| WORK TO BE COMPLETED |
Go through the material and return every line that contains the string "plus".

| SOURCE RECORDS |
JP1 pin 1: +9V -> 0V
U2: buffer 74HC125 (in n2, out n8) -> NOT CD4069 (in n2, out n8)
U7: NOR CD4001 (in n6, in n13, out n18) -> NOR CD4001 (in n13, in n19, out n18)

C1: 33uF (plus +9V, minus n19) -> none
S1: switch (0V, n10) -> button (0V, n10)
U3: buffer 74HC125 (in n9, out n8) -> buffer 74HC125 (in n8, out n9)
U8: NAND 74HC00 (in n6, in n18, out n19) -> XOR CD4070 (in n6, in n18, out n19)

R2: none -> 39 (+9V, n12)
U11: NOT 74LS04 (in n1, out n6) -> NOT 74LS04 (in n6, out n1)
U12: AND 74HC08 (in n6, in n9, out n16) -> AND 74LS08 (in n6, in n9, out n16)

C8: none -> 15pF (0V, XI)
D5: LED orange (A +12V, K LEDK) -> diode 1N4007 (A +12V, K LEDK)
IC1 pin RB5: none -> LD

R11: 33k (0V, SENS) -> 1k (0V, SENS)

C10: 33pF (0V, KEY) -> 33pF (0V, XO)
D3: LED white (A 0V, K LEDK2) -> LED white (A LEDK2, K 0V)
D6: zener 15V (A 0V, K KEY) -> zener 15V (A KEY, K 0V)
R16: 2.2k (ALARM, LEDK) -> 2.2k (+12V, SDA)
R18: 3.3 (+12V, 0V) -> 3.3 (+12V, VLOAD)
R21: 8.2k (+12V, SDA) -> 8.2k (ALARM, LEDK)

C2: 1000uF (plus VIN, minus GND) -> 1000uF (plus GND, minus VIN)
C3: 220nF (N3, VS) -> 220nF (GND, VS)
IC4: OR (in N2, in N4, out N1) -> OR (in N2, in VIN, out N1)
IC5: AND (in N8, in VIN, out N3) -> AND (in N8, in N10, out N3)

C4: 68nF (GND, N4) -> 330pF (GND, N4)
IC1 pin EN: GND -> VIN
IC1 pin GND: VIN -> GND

| THE ANSWER |
C1: 33uF (plus +9V, minus n19) -> none
C2: 1000uF (plus VIN, minus GND) -> 1000uF (plus GND, minus VIN)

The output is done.